**INFORMATION SHOWN:**
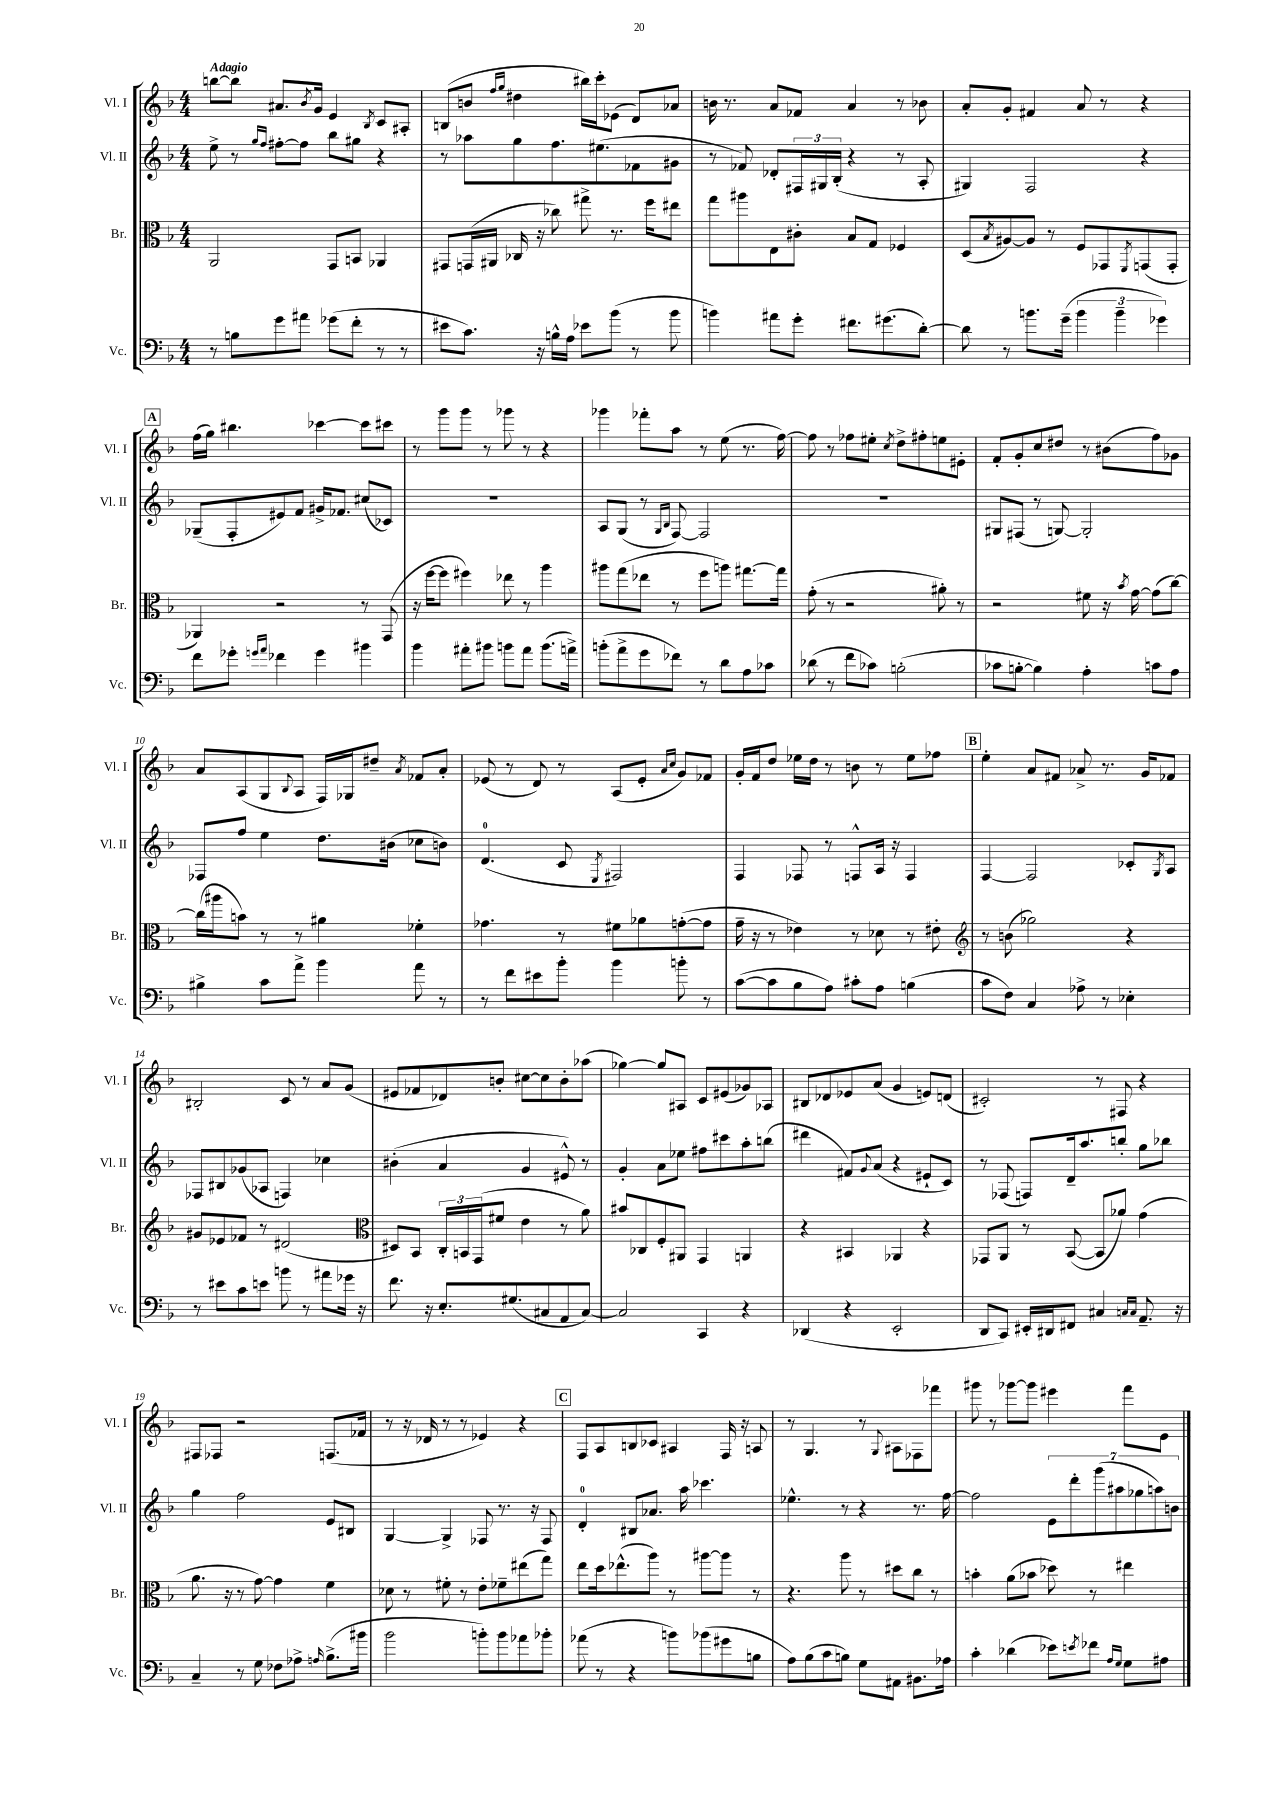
<<
\new StaffGroup <<
\new Staff = "s0" \with { instrumentName = "Vl. I" shortInstrumentName = "Vl. I" } {
    \clef treble \key f \major \numericTimeSignature \time 4/4 \tempo "Adagio"
    b''8~ b''8 ais'8. \acciaccatura { bes'8 } g'16 e'4 \acciaccatura { bes8 } c'8 ais8-. |
    b8( b'8 \grace { f''16 g''16 } dis''4 bis''16) c'''16-. ees'8( d'8) aes'8 |
    b'16 r8. a'8 fes'8 a'4 r8 bes'8 |
    a'8-. g'8-. fis'4 a'8 r8 r4 |
    \mark \markup { \box "A" } f''16( g''16) bis''4. ces'''4~ ces'''8 cis'''8 |
    r8 g'''8 g'''8 r8 ges'''8 r8 r4 |
    ges'''4 fes'''8-. a''8 r8 e''8( r8. f''16~) |
    f''8 r8 fes''8 eis''8-. \acciaccatura { c''8 } d''8-> fis''8-. e''8 eis'8-. |
    f'8-. g'8-. c''8 dis''8 r8 bis'8( f''8) ges'8 |
    a'8 a8( g8 \appoggiatura { bes8 } a8 f16) ges16 dis''8-- \acciaccatura { a'8 } fes'8 a'8-. |
    ees'8( r8 d'8) r8 a8( ees'8-. \grace { a'16 c''16 } g'8) fes'8 |
    g'16-. f'16 d''8 ees''16 d''16 r8 b'8 r8 ees''8 fes''8 |
    \mark \markup { \box "B" } e''4-. a'8 fis'8 aes'8-> r8. g'16 fes'8 |
    bis2-. c'8 r8 a'8 g'8( |
    eis'8 fes'8 des'8) b'8-. cis''8~ cis''8 b'8-. aes''8( |
    ges''4~) ges''8 ais8 c'8 eis'8( ges'8) aes8 |
    bis8 des'8 ees'8 a'8( g'4 e'8) d'8( |
    cis'2-.) r8 fis8 r4 |
    fis8 fes8 r2 f8.( fes'16 |
    r8 r16 des'16 r8 r8 ees'4) r4 |
    \mark \markup { \box "C" } f8 a8 b8 ces'8 ais4 f16 r16 a8 |
    r8 g4. r8 \appoggiatura { g8 } ais8 fes8 fes'''8 |
    gis'''8 r8 ges'''8~ ges'''8 eis'''4 f'''8 e'8 \bar "|." |
}
\new Staff = "s1" \with { instrumentName = "Vl. II" shortInstrumentName = "Vl. II" } {
    \clef treble \key f \major \numericTimeSignature \time 4/4
    e''8-> r8 \grace { g''16 f''16 } fis''8~-. fis''8 bes''8 gis''8 r4 |
    r8 aes''8 g''8 f''8. eis''8.( fes'8 gis'8 |
    r8 fes'8) des'8-. \tuplet 3/2 { fis16 gis16 bes16-.( } r4 r8 a8-. |
    gis4) f2 r4 |
    \mark \markup { \box "A" } ges8--( f8-. eis'8) f'8 gis'16-> fes'8. cis''8( ces'8) |
    R1 |
    a8 g8( r8 \grace { g16 bes16 } f8~) f2 |
    R1 |
    gis8 fis8( r8 g8~) g2-. |
    fes8 f''8 e''4 d''8. bis'16( ces''8 b'8) |
    d'4.-0( c'8 \acciaccatura { e8 } fis2) |
    f4 fes8 r8 f8-^ a16 r16 f4 |
    \mark \markup { \box "B" } f4~ f2 ces'8-. \acciaccatura { g8 } a8 |
    fes8 bis8 ges'8( aes8 f4) ces''4 |
    bis'4-.( a'4 g'4 eis'8-^) r8 |
    g'4-. a'8 ees''8 fis''8 cis'''8 a''8-. b''8( |
    dis'''4 fis'8) \appoggiatura { g'8 } a'8( r4 eis'8-! c'8) |
    r8 fes8( f8) d'16-- a''8. b''8-. g''8 bes''8 |
    g''4 f''2 e'8 bis8 |
    g4~ g4-> fes8 r8. r16 fes8 |
    \mark \markup { \box "C" } d'4-0-. bis8 aes'8. a''16 ces'''4. |
    ees''4.-^ r8 r4 r8. f''16~ |
    f''2 \tuplet 7/4 { e'8 d'''8-. g'''8( ais''8 ges''8 a''8) b'8 } \bar "|." |
}
\new Staff = "s2" \with { instrumentName = "Br." shortInstrumentName = "Br." } {
    \clef alto \key f \major \numericTimeSignature \time 4/4
    a,2 g,8 b,8 aes,4 |
    gis,8 g,16( ais,16 ces16 r16 ces''8) gis''8-> r8. f''16 eis''8 |
    g''8 ais''8 e8 cis'8-. bes8 g8 fes4 |
    d8( \acciaccatura { bes8 } ais8~) ais8 r8 f8 ges,8 \acciaccatura { f,8 } g,8( g,8-. |
    \mark \markup { \box "A" } aes,4) r2 r8 g,8( |
    r16 f''16~ f''8 fis''4) ees''8 r8 a''4 |
    ais''8 g''8( ees''8 r8 f''8 a''8) gis''8.~ gis''16 |
    g'8-.( r8 r2 ais'8-.) r8 |
    r2 fis'8 r16 \acciaccatura { bes'8 } g'16~ g'8( c''8~) |
    c''16( ais''16 b'8) r8 r8 ais'4 fes'4-. |
    ges'4. r8 fis'8 aes'8 g'8~-.( g'8 |
    g'16-- r16 r8 ees'4) r8 des'8 r8 eis'8-. |
    \mark \markup { \box "B" } \clef treble r8 b'8( ges''2) r4 |
    gis'8 ees'8 fes'8 r8 dis'2( |
    \clef alto dis8) bes,8 \tuplet 3/2 { c16-. b,16 g,16( } fis'8 e'4 r8 a'8) |
    bis'8 ces8 f8-. ais,8 g,4 a,4 |
    r4 bis,4 aes,4 r4 |
    ges,8 a,8 r8 bes,8~( bes,8 aes'8) g'4( |
    a'8. r16 r8 g'8~) g'4 f'4 |
    des'8 r8 fis'8-. r8 e'8-. fes'8-- eis''8( g''8) |
    \mark \markup { \box "C" } e''8 d''16 ees''8.-^( a''8) r8 ais''8~ ais''8 r8 |
    r4. a''8 r8 dis''8 c''8 r8 |
    b'4-. a'8( bes'8 des''8) r8 eis''4 \bar "|." |
}
\new Staff = "s3" \with { instrumentName = "Vc." shortInstrumentName = "Vc." } {
    \clef bass \key f \major \numericTimeSignature \time 4/4
    r8 b8 g'8 ais'8 ges'8( f'8-. r8 r8 |
    eis'8 c'8.) r16 b16-^ a16 ees'8 bes'8( r8 bes'8 |
    b'4) ais'8 g'8-. fis'8. gis'8.( d'8~-.) |
    d'8 r8 b'8. g'16--( \tuplet 3/2 { b'4 b'4-- ges'4) } |
    \mark \markup { \box "A" } f'8 ges'8-. \grace { g'16 a'16 } fes'4 g'4 bis'4 |
    bes'4 ais'8-. bis'8 b'8 ais'8 b'8.( a'16->) |
    b'8-.( a'8-> g'8 fes'8) r8 d'8 a8 ces'8 |
    des'8( r8 f'8 ces'8) b2-.( |
    ces'8 b8~-. b4) a4-. c'8 a8 |
    bis4-> c'8 a'8-> bes'4 a'8 r8 |
    r8 f'8 eis'8 bes'8-. bes'4 b'8-. r8 |
    c'8~( c'8 bes8 a8) cis'8-. a8 b4( |
    \mark \markup { \box "B" } c'8 f8) c4 aes8-> r8 ees4-. |
    r8 eis'8 c'8 e'8 b'8 r8 ais'8 ges'16 r16 |
    f'8. r16 e8.-. gis8.( cis8 a,8 cis8~) |
    cis2 c,4 r4 |
    des,4( r4 e,2-. |
    d,8 c,8) eis,16-. dis,16 fis,8 cis4 \grace { c16 c16 } a,8.-- r16 |
    c4-- r8 g8 fes8 aes8-> \grace { a16 } bes8.->( bis'16 |
    bes'2 b'8-.) b'8 aes'8 bes'8-. |
    \mark \markup { \box "C" } aes'8( r8 r4 b'8) bes'8( gis'8 b8 |
    a8) bes8( c'8 b8) g8 ais,8 bis,8. aes16 |
    c'4-. des'4( ees'8) \acciaccatura { e'8 } fes'8 \grace { a16 g16 } g8 ais8 \bar "|." |
}
>>
>>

**WHAT YOU SHOULD DO:** Rewrite the material from its start through the line containing "b''8~ b''8 ais'8.", with ""Adagio"" replaced by ""Andante"" and everything else unchanged. Leave the pictures out of the answer.

**RIGHT ANSWER:**
<<
\new StaffGroup <<
\new Staff = "s0" \with { instrumentName = "Vl. I" shortInstrumentName = "Vl. I" } {
    \clef treble \key f \major \numericTimeSignature \time 4/4 \tempo "Andante"
    b''8~ b''8 ais'8. \acciaccatura { bes'8 } g'16 e'4 \acciaccatura { bes8 } c'8 ais8-. |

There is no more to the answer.